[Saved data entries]

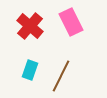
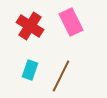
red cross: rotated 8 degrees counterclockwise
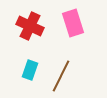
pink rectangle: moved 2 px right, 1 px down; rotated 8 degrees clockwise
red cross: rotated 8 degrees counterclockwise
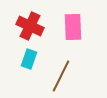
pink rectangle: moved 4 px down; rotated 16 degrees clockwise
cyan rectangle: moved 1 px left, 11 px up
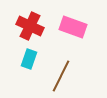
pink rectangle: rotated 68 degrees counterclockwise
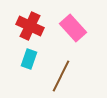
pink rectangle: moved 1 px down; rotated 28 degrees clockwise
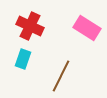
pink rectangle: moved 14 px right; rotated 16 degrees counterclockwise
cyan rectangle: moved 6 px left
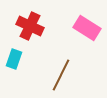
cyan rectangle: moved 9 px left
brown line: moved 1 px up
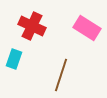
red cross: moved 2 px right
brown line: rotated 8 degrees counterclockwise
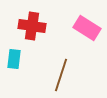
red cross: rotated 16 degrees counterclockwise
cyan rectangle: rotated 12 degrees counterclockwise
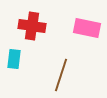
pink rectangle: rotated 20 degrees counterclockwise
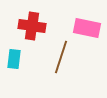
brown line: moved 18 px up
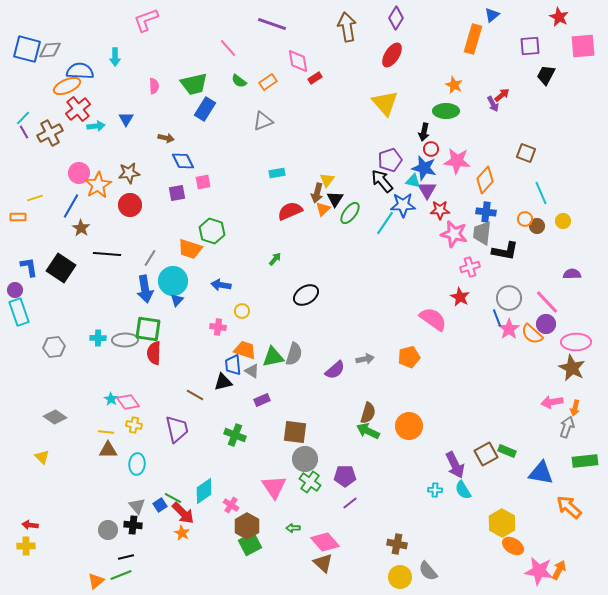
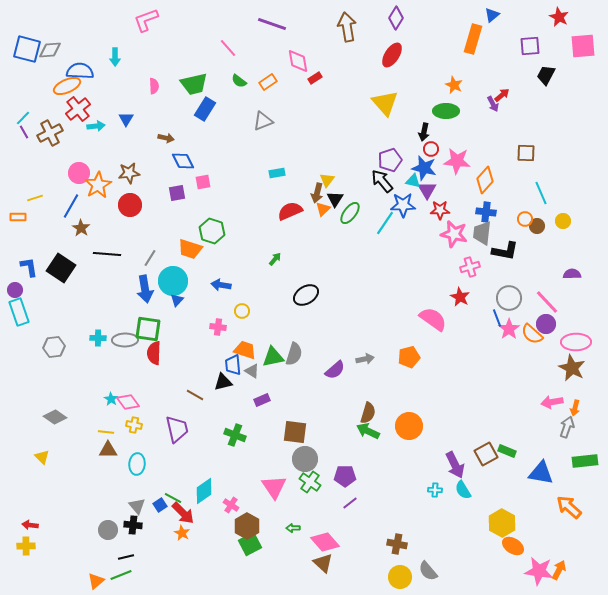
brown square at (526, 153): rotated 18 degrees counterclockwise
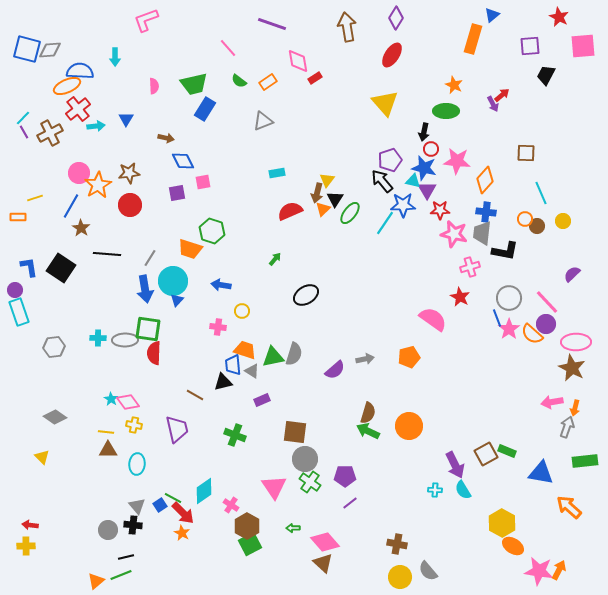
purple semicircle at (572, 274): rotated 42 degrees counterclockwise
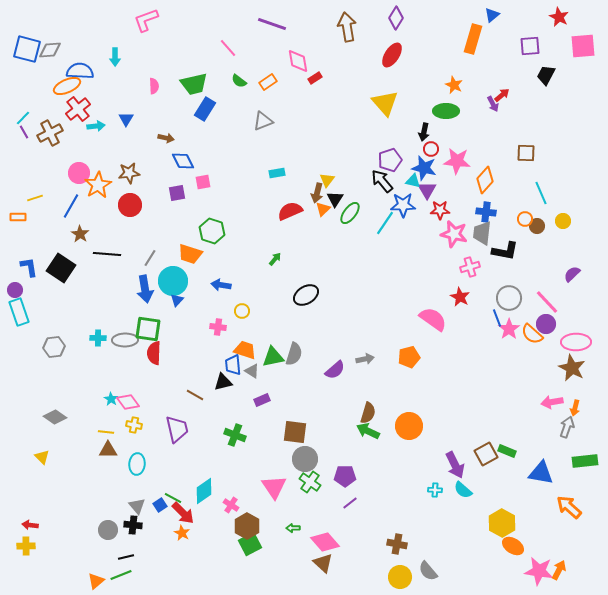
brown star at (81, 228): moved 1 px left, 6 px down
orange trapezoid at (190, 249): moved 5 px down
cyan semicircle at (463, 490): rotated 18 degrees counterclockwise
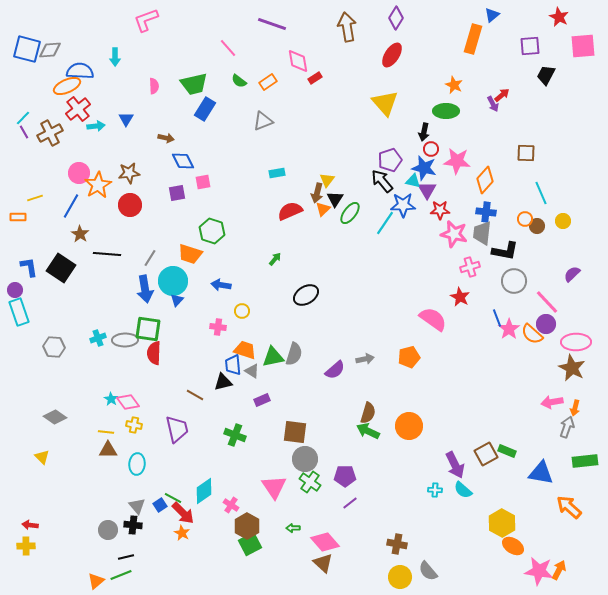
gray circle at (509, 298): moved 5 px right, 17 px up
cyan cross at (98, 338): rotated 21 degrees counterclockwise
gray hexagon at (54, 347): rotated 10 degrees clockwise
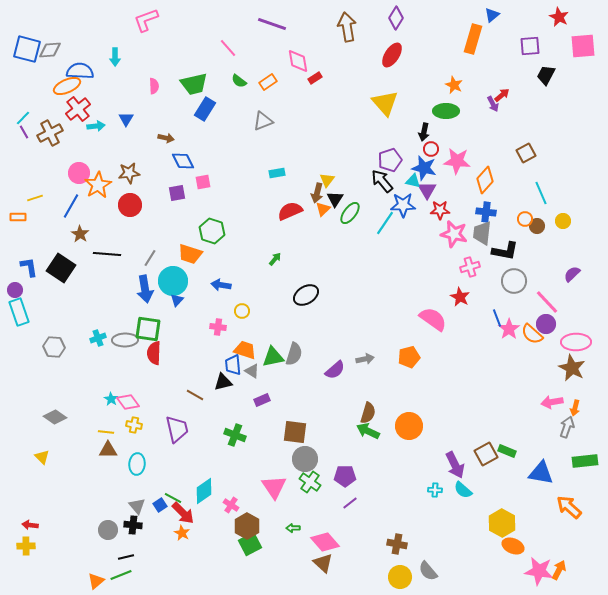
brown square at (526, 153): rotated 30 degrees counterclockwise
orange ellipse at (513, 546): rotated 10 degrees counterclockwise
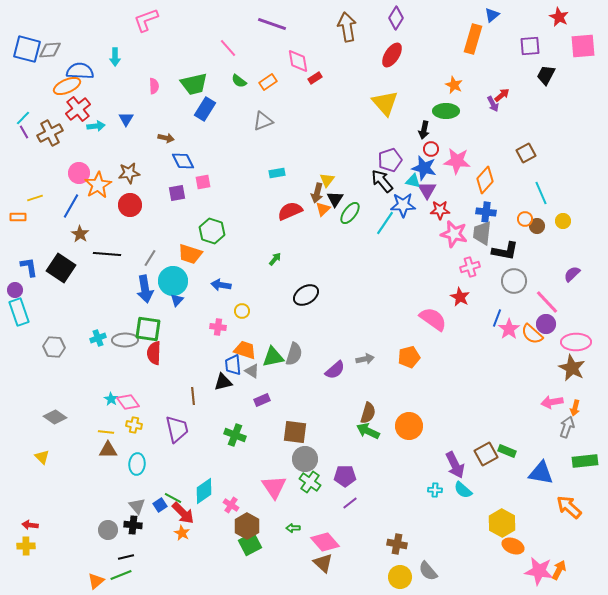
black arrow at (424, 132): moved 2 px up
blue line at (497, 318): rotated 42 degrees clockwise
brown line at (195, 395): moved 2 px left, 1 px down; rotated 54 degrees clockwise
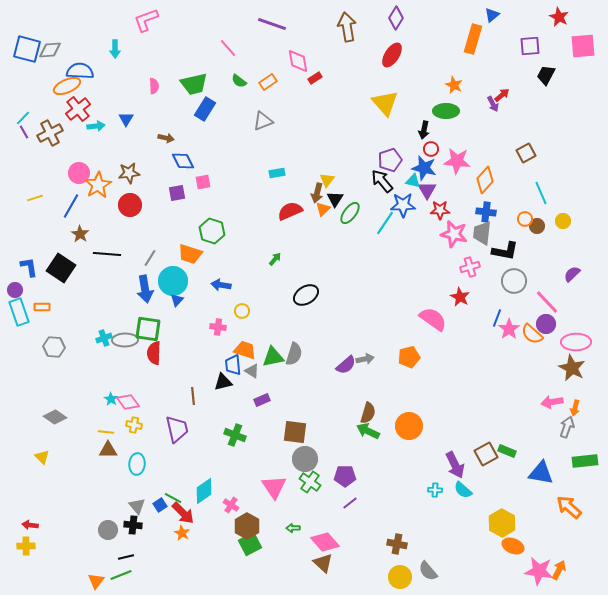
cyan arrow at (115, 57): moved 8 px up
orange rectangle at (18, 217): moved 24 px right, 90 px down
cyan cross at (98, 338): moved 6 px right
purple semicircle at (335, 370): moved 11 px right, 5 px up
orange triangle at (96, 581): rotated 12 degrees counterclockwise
* * *
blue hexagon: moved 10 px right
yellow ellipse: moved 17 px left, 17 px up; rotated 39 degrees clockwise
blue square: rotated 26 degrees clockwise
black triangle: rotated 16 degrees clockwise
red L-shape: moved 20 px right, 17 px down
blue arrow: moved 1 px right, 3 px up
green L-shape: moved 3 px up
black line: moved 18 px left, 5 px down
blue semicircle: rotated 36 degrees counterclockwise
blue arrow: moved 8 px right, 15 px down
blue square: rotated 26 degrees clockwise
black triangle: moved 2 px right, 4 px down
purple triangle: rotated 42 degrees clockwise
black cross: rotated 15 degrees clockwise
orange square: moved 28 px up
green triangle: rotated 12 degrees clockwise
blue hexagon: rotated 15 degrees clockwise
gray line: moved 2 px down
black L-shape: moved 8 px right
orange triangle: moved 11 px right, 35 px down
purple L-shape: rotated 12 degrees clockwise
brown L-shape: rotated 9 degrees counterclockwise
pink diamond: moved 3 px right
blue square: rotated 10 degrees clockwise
* * *
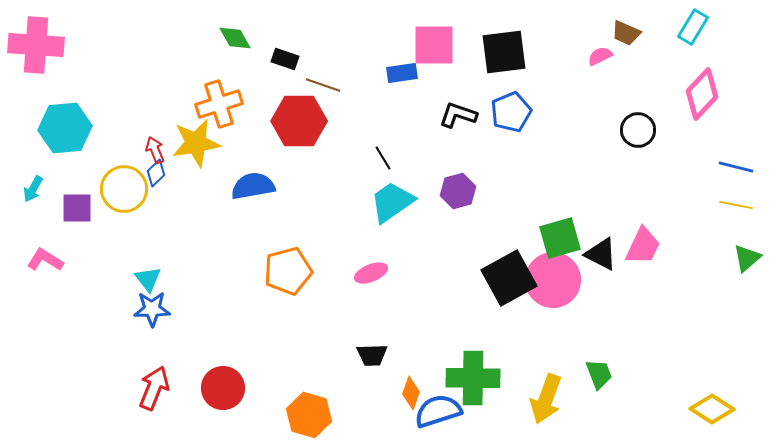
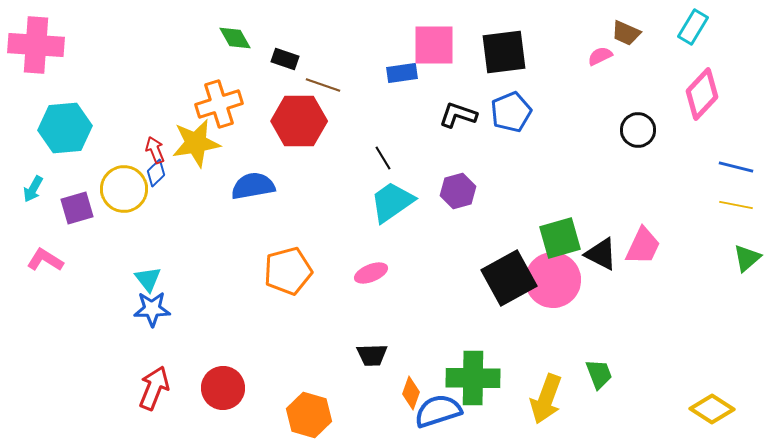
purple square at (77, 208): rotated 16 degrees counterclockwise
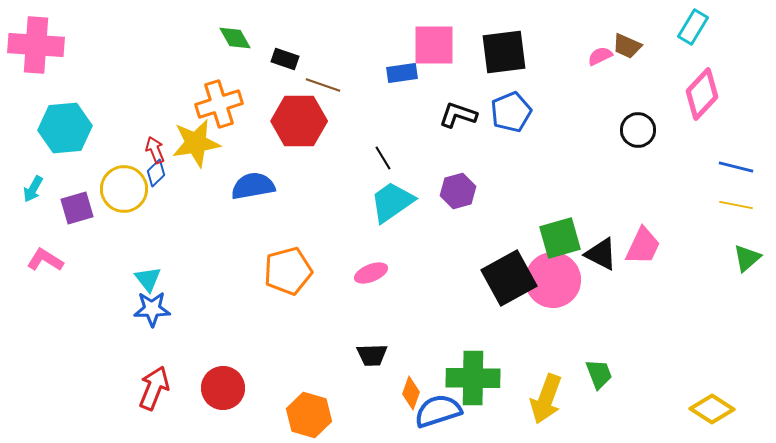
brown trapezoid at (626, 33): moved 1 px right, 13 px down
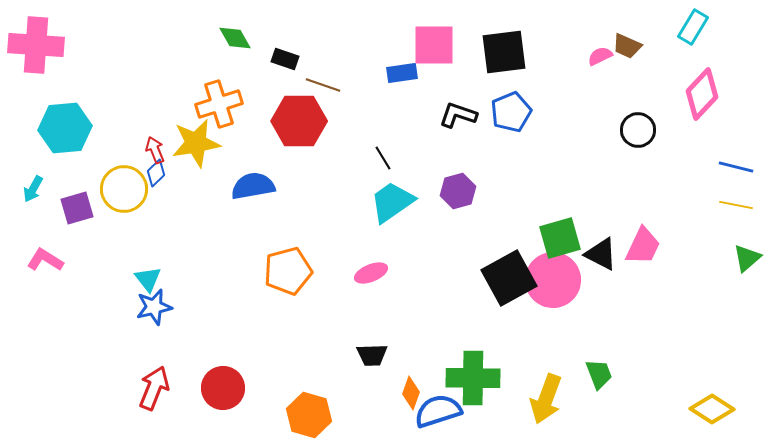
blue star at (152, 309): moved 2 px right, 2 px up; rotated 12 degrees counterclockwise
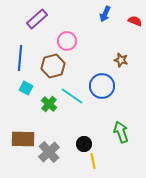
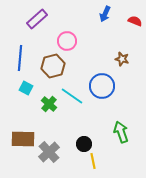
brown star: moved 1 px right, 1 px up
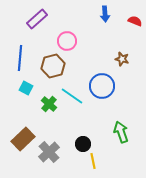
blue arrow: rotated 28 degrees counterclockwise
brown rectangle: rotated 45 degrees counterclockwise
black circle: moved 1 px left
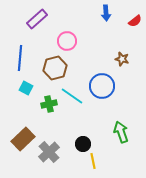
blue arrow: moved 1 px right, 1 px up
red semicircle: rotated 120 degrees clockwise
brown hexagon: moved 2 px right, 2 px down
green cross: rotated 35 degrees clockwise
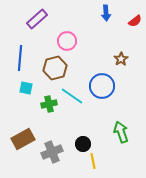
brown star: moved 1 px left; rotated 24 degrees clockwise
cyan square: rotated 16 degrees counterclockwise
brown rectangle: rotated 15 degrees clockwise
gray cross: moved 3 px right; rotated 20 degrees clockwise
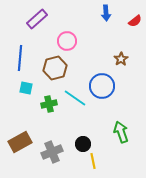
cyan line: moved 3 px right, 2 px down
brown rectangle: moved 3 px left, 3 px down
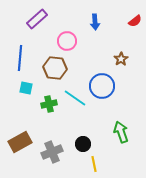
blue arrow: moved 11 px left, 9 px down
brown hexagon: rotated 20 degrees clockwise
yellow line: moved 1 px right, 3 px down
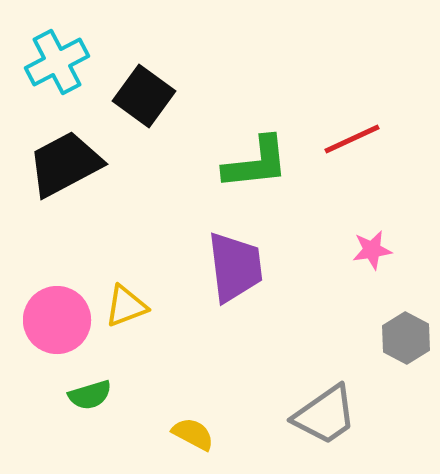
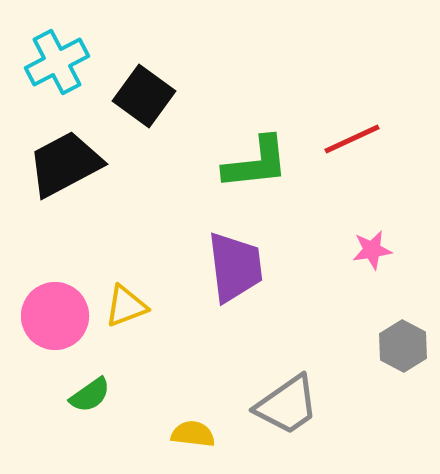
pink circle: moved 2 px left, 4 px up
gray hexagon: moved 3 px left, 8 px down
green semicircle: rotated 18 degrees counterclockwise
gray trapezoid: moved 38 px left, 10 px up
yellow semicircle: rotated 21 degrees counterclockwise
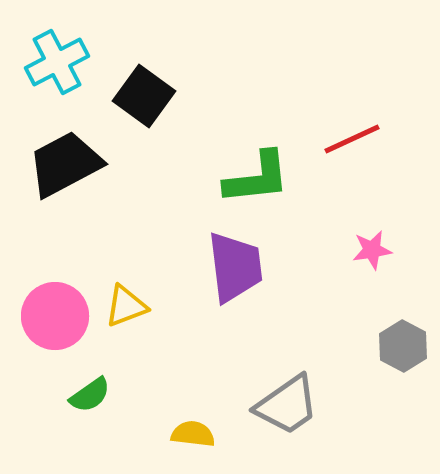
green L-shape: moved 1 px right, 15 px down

SET EXERCISE: Please repeat the items word for word, starting at the line that contains "blue hexagon: moved 10 px right" and ending at the line that contains "blue square: rotated 10 degrees clockwise".

EXPECTED OUTPUT:
blue hexagon: moved 10 px right
yellow ellipse: moved 17 px left, 17 px up; rotated 39 degrees clockwise
blue square: rotated 26 degrees clockwise
black triangle: rotated 16 degrees clockwise
red L-shape: moved 20 px right, 17 px down
blue arrow: moved 1 px right, 3 px up
green L-shape: moved 3 px up
black line: moved 18 px left, 5 px down
blue semicircle: rotated 36 degrees counterclockwise
blue arrow: moved 8 px right, 15 px down
blue square: rotated 26 degrees clockwise
black triangle: moved 2 px right, 4 px down
purple triangle: rotated 42 degrees clockwise
black cross: rotated 15 degrees clockwise
orange square: moved 28 px up
green triangle: rotated 12 degrees clockwise
blue hexagon: rotated 15 degrees clockwise
gray line: moved 2 px down
black L-shape: moved 8 px right
orange triangle: moved 11 px right, 35 px down
purple L-shape: rotated 12 degrees clockwise
brown L-shape: rotated 9 degrees counterclockwise
pink diamond: moved 3 px right
blue square: rotated 10 degrees clockwise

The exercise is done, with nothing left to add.